Report each line of the records below that contains the string "italic", matching uppercase and lowercase exactly.

Stored data entries:
::::::::

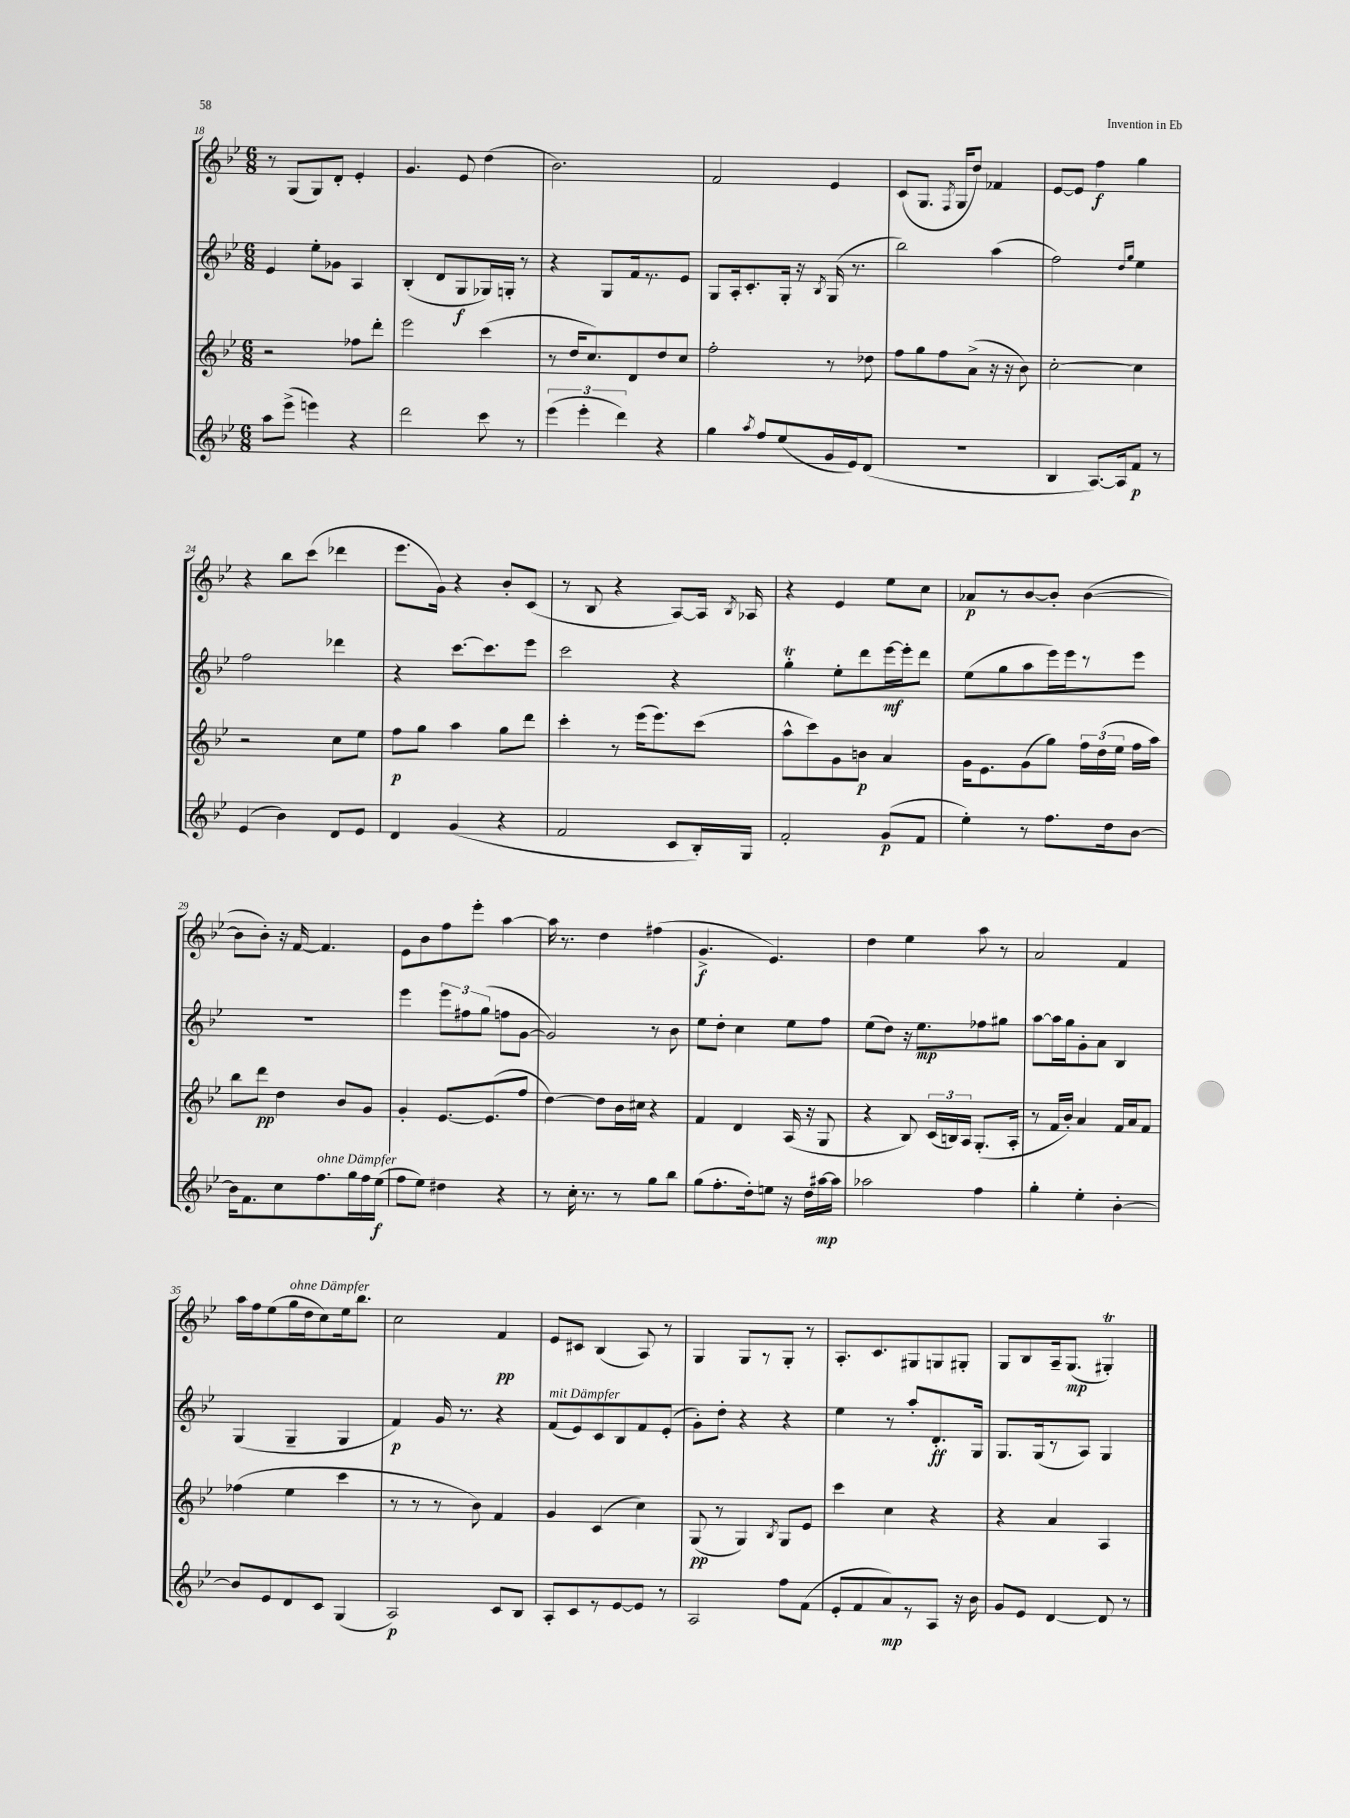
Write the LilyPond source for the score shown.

<<
\new StaffGroup <<
\new Staff = "s0" {
    \clef treble \key bes \major \numericTimeSignature \time 6/8
    \autoBeamOff r8 g8[( g8) d'8]-. ees'4-. |
    g'4. ees'8 d''4( |
    bes'2.) |
    f'2 ees'4 |
    c'8[( g8.] \acciaccatura { f8 } g16[ d''8]) fes'4 |
    ees'8[~ ees'8] f''4\f g''4 |
    r4 bes''8[ c'''8]( des'''4 |
    ees'''8.[ g'16]) r4 bes'8[-. c'8]( |
    r8 bes8 r4 a8[~) a16] \acciaccatura { bes8 } aes16 |
    r4 ees'4 ees''8[ c''8] |
    aes'8[\p r8 bes'8~ bes'8]-. bes'4~( |
    bes'8[ bes'8]-.) r16 f'16~ f'4. |
    ees'8[ bes'8 f''8 ees'''8]-. a''4~ |
    a''16 r8. d''4 fis''4( |
    g'4.->\f ees'4.) |
    d''4 ees''4 a''8 r8 |
    a'2 f'4 |
    a''16[ f''16 ees''8( g''16^\markup { \italic "ohne Dämpfer" } d''16 c''8) ees''16 bes''8.] |
    c''2 f'4\pp |
    ees'8[ cis'8] bes4( a8) r8 |
    g4 g8[ r8 g8]-. r8 |
    a8.[-. c'8. gis8 g8 gis8]-. |
    g8[ bes8 a16-- g8.]\mp( gis4-.\trill) \bar "|." |
}
\new Staff = "s1" {
    \clef treble \key bes \major \numericTimeSignature \time 6/8
    \autoBeamOff ees'4 ees''8[-. ges'8] a4 |
    bes4-.( d'8[ g8\f ges16) g16]-. r8 |
    r4 g8[ f'16 r8. ees'8] |
    g8[ a16-. c'8.-. g16]-. r16 \acciaccatura { bes8 } g16( r8. |
    bes''2) a''4( |
    f''2) \grace { d''16[ g''16] } ees''4 |
    f''2 des'''4 |
    r4 c'''8.[~ c'''8. ees'''8] |
    c'''2 r4 |
    g''4-.\trill ees''8[-. d'''8 ees'''16~\mf ees'''16-. d'''8] |
    ees''8[( g''8 a''8 ees'''16) ees'''16 r8 ees'''8] |
    R2. |
    ees'''4 \tuplet 3/2 { ees'''8[ fis''8 g''8]( } f''8[ g'8]~ |
    g'2) r8 bes'8 |
    ees''8[ d''8]-. c''4 ees''8[ f''8] |
    ees''8[( d''8]) r16 ees''8.[\mp fes''8 gis''8] |
    a''8[~ a''16 g''16 g'8-. a'8] bes4 |
    g4( g4-- g4 |
    f'4\p) g'16 r8. r4 |
    f'8[^\markup { \italic "mit Dämpfer" }( ees'8) c'8 bes8 f'8 ees'8]-.( |
    g'8[-.) d''8]-. r4 r4 |
    ees''4 r8 a''8[-. d'8.-.\ff g16] |
    g8.[ g16( r8 a8]) g4 \bar "|." |
}
\new Staff = "s2" {
    \clef treble \key bes \major \numericTimeSignature \time 6/8
    \autoBeamOff r2 fes''8[ d'''8]-. |
    ees'''2 c'''4( |
    r8 d''16[ c''8.) d'8 d''8 c''8] |
    f''2-. r8 des''8 |
    f''8[ g''8 f''8 a'8]->( r16 r16 bes'8) |
    c''2~-. c''4 |
    r2 c''8[ ees''8] |
    f''8[\p g''8] a''4 g''8[ d'''8] |
    c'''4-. r8 ees'''16[( ees'''8.) c'''8]( |
    a''8[-^ c'''8) g'8 b'8]\p a'4 |
    g'16[ ees'8. g'8( g''8]) \tuplet 3/2 { f''16[ d''16( ees''16] } f''16[ a''16]) |
    bes''8[ d'''8]\pp d''4 bes'8[ g'8] |
    g'4-. ees'8.[~ ees'8.( f''8] |
    d''4~) d''8[ bes'16 cis''16] r4 |
    f'4 d'4 a16( r16 g8 |
    r4 bes8) \tuplet 3/2 { c'16[( b16) a16] } g8.[-.( a16]-. |
    r8 f'16[ bes'16]-.) a'4 f'16[ a'16 f'8] |
    fes''4( ees''4 c'''4 |
    r8 r8 r8 bes'8) f'4 |
    g'4 c'4( c''4) |
    g8\pp( r8 g4) \acciaccatura { bes8 } g8[ ees'8] |
    c'''4 c''4 r4 |
    r4 a'4 a4 \bar "|." |
}
\new Staff = "s3" {
    \clef treble \key bes \major \numericTimeSignature \time 6/8
    \autoBeamOff a''8[ ees'''8]->( e'''4) r4 |
    d'''2 c'''8 r8 |
    \tuplet 3/2 { ees'''4( ees'''4-. d'''4) } r4 |
    g''4 \acciaccatura { a''8 } f''8[ ees''8( g'16 ees'16) d'8]( |
    R2. |
    bes4 a8.[~) a16 f'8]\p r8 |
    ees'4( bes'4) d'8[ ees'8] |
    d'4 g'4( r4 |
    f'2 c'8[ bes16-.) g16] |
    f'2-. g'8[\p( f'8] |
    ees''4-.) r8 f''8.[ d''16 bes'8]~ |
    bes'16[ f'8. c''8 f''8.^\markup { \italic "ohne Dämpfer" } g''16 f''16 ees''16]\f( |
    f''8[ ees''8]) dis''4 r4 |
    r8 c''16-. r8. r8 g''8[ bes''8] |
    g''8[( f''8.-. d''16-.) e''8] r16 d''16[ ais''16~\mp ais''16] |
    aes''2 f''4 |
    g''4-. ees''4-. bes'4~-. |
    bes'8[ ees'8 d'8 c'8] g4( |
    a2\p) c'8[ bes8] |
    a8[-. c'8 r8 ees'8~ ees'8] r8 |
    a2 f''8[ f'8]( |
    ees'8[-. f'8 a'8\mp) r8 a8] r16 bes'16 |
    g'8[ ees'8] d'4~ d'8 r8 \bar "|." |
}
>>
>>
\layout { \context { \Score currentBarNumber = #18 } }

::::::::

#### THE RESPONSE
    a''16[ f''16 ees''8( g''16^\markup { \italic "ohne Dämpfer" } d''16 c''8) ees''16 bes''8.] |
    f'8[^\markup { \italic "mit Dämpfer" }( ees'8) c'8 bes8 f'8 ees'8]-.( |
    bes'16[ f'8. c''8 f''8.^\markup { \italic "ohne Dämpfer" } g''16 f''16 ees''16]\f( |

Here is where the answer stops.